# PROBLEM STATEMENT:
Please repeat the data below exactly, with the pictures removed.

# LISTED RECORDS:

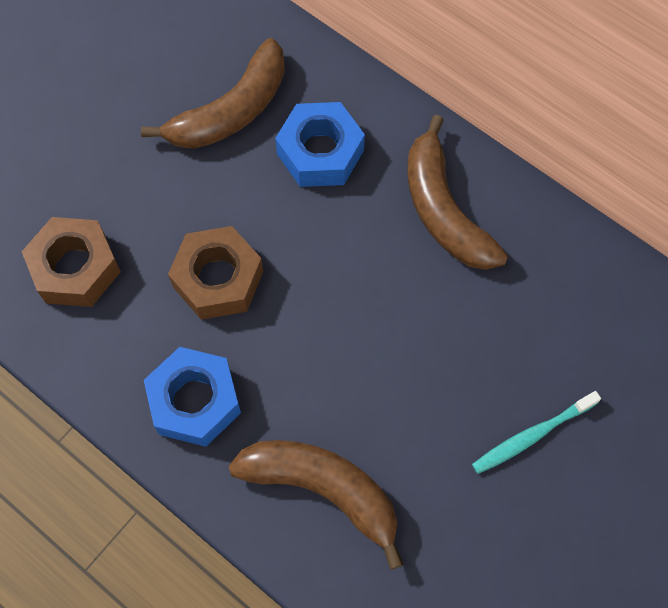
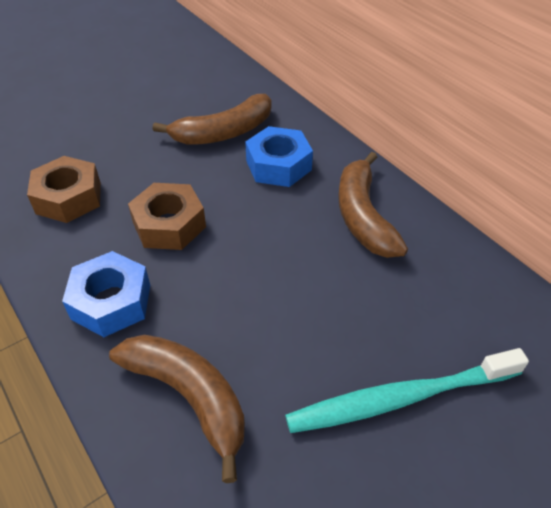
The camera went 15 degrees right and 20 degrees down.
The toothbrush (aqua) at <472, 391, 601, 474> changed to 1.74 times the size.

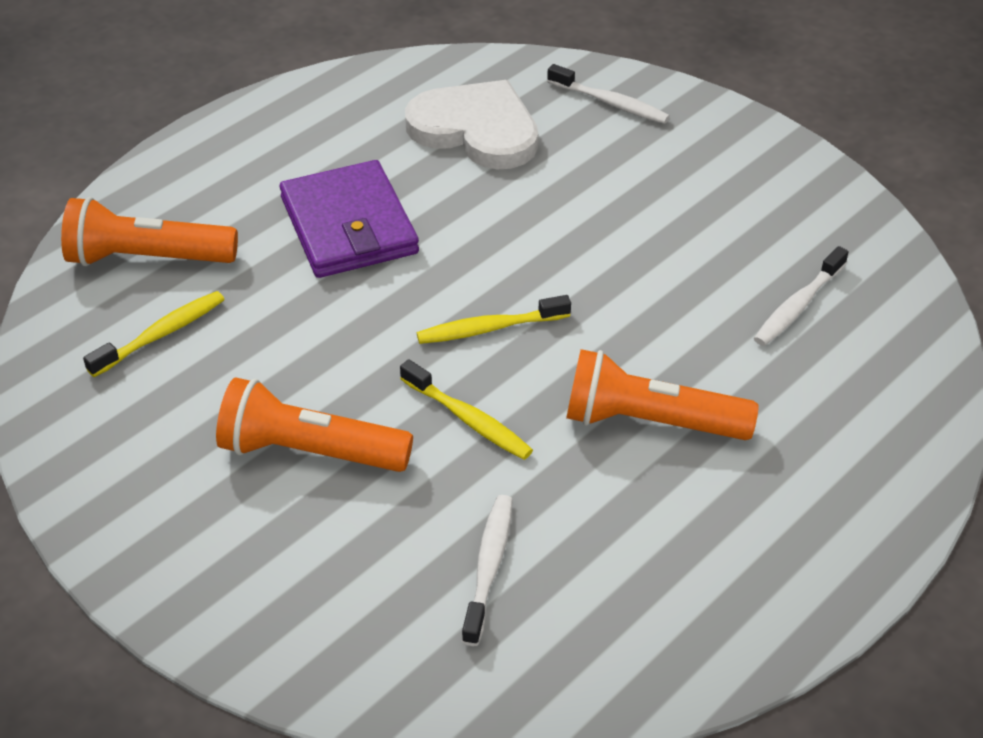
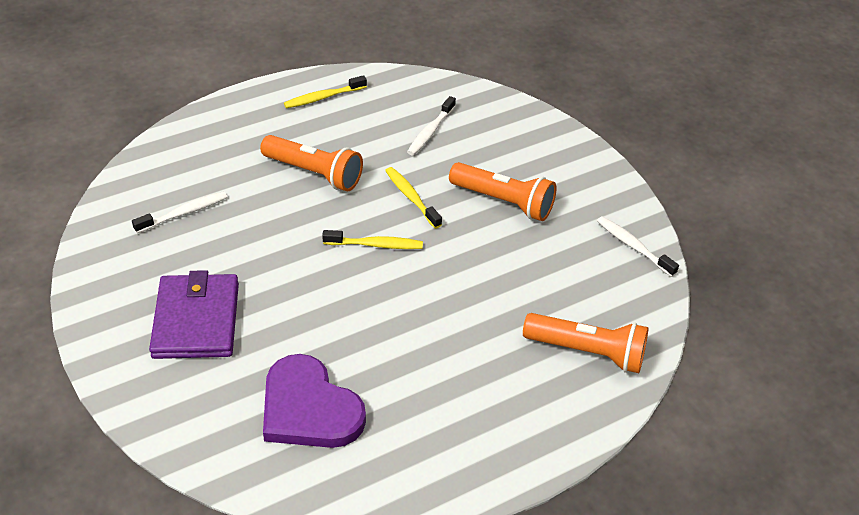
The camera went 165 degrees left and 0 degrees up.
The toothbrush (bright yellow) moved from <83, 291, 225, 377> to <284, 75, 367, 108>.
The card wallet (violet) moved from <280, 160, 419, 278> to <149, 270, 239, 359>.
The toothbrush (white) moved from <547, 64, 670, 124> to <597, 216, 679, 277>.
The love heart (white) at <405, 80, 538, 170> became the love heart (violet) at <263, 354, 366, 448>.

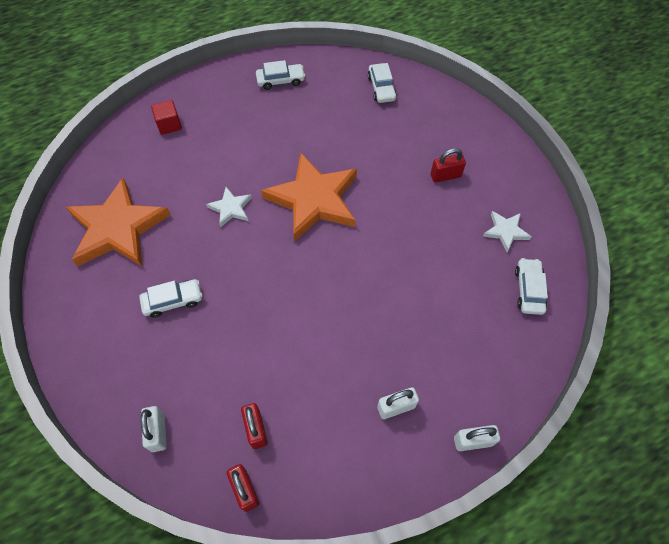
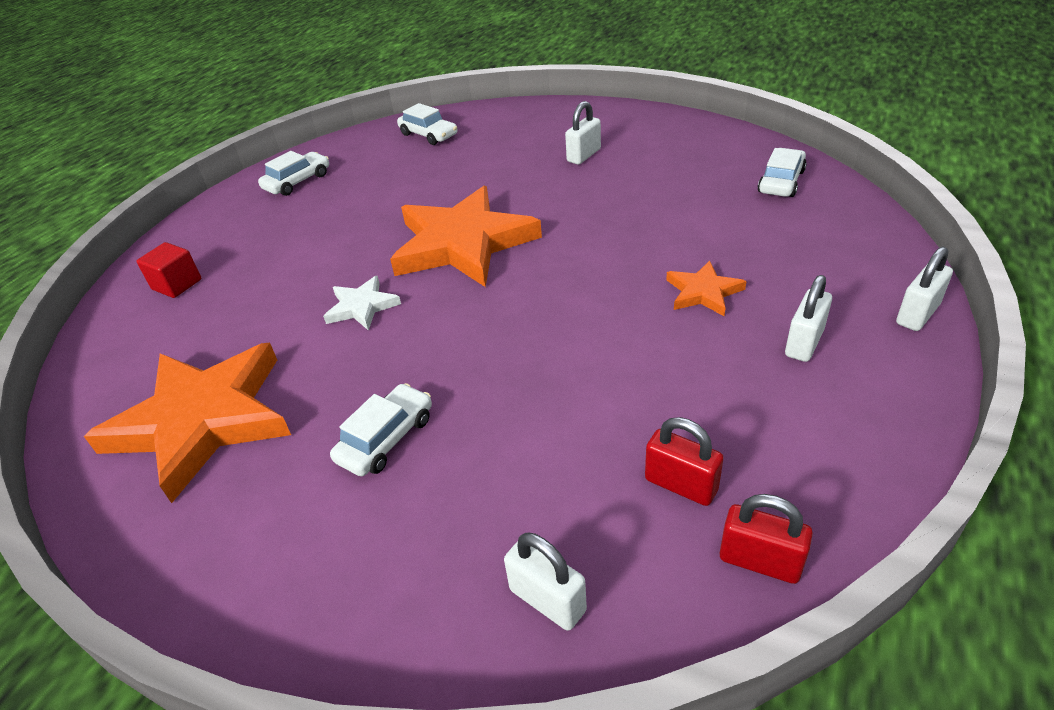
The camera went 35 degrees left and 20 degrees down.
The five-pointed star (white) at <483, 211, 532, 252> disappeared.
The five-pointed star (orange-coloured) at <666, 260, 746, 316> appeared.
The padlock (crimson) at <431, 148, 466, 182> became the padlock (white) at <565, 101, 601, 164>.
The toy car (white) at <515, 258, 548, 315> turned 60 degrees clockwise.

# EXERCISE ANSWER:
The camera went 15 degrees right and 20 degrees down.
The toothbrush (aqua) at <472, 391, 601, 474> changed to 1.74 times the size.

The camera went 165 degrees left and 0 degrees up.
The toothbrush (bright yellow) moved from <83, 291, 225, 377> to <284, 75, 367, 108>.
The card wallet (violet) moved from <280, 160, 419, 278> to <149, 270, 239, 359>.
The toothbrush (white) moved from <547, 64, 670, 124> to <597, 216, 679, 277>.
The love heart (white) at <405, 80, 538, 170> became the love heart (violet) at <263, 354, 366, 448>.

The camera went 35 degrees left and 20 degrees down.
The five-pointed star (white) at <483, 211, 532, 252> disappeared.
The five-pointed star (orange-coloured) at <666, 260, 746, 316> appeared.
The padlock (crimson) at <431, 148, 466, 182> became the padlock (white) at <565, 101, 601, 164>.
The toy car (white) at <515, 258, 548, 315> turned 60 degrees clockwise.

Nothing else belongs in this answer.